Exercise input:

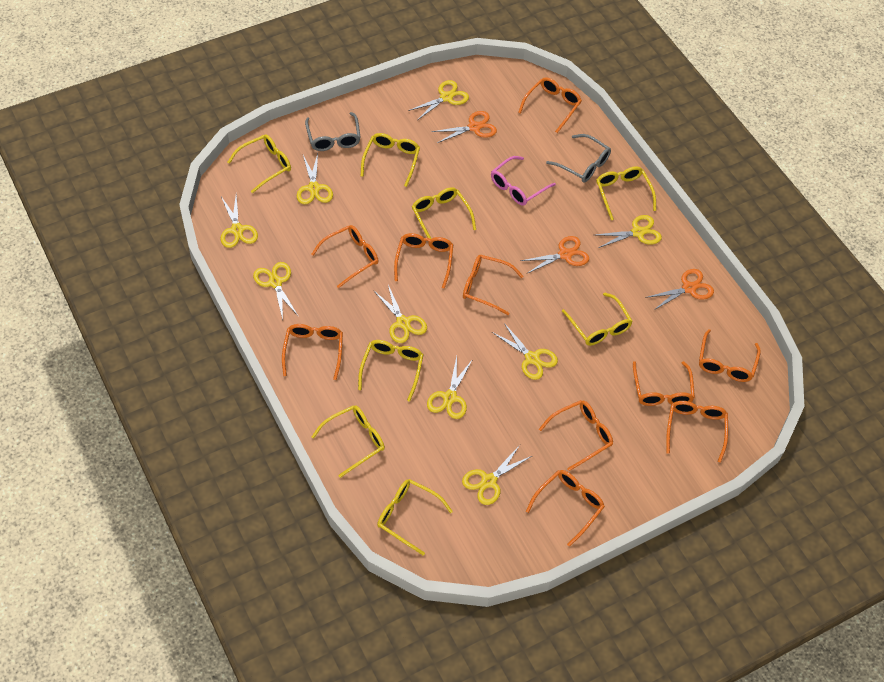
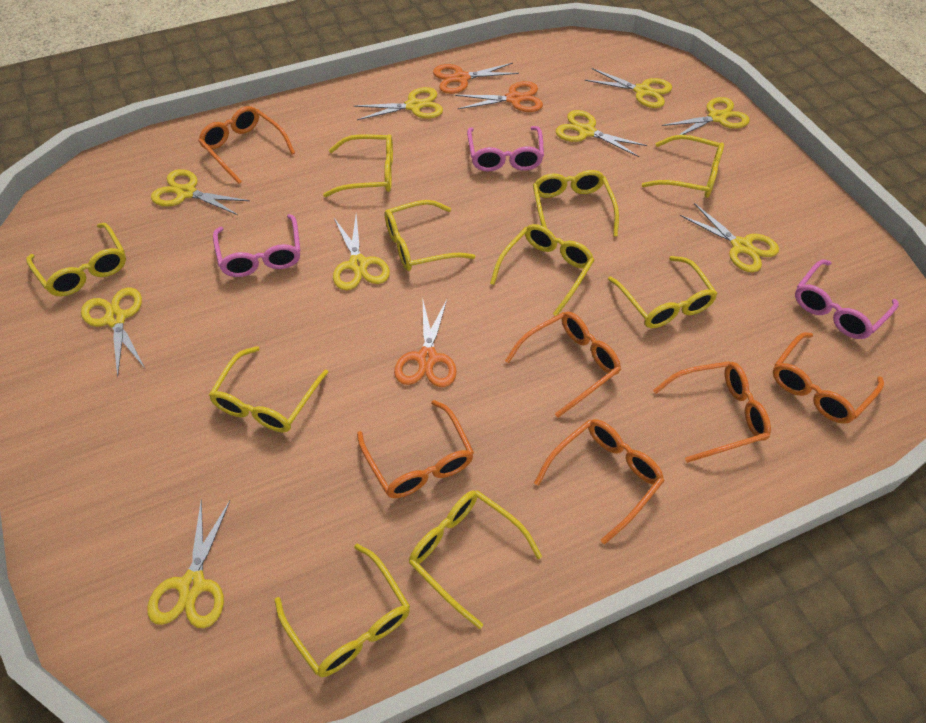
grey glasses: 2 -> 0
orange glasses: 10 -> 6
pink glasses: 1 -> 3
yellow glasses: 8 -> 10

...

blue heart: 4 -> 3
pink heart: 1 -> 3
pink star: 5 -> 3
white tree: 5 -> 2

Task directions:
Your answer should consist of the lines above that hold the word "pink".

Output for this exercise:
pink glasses: 1 -> 3
pink heart: 1 -> 3
pink star: 5 -> 3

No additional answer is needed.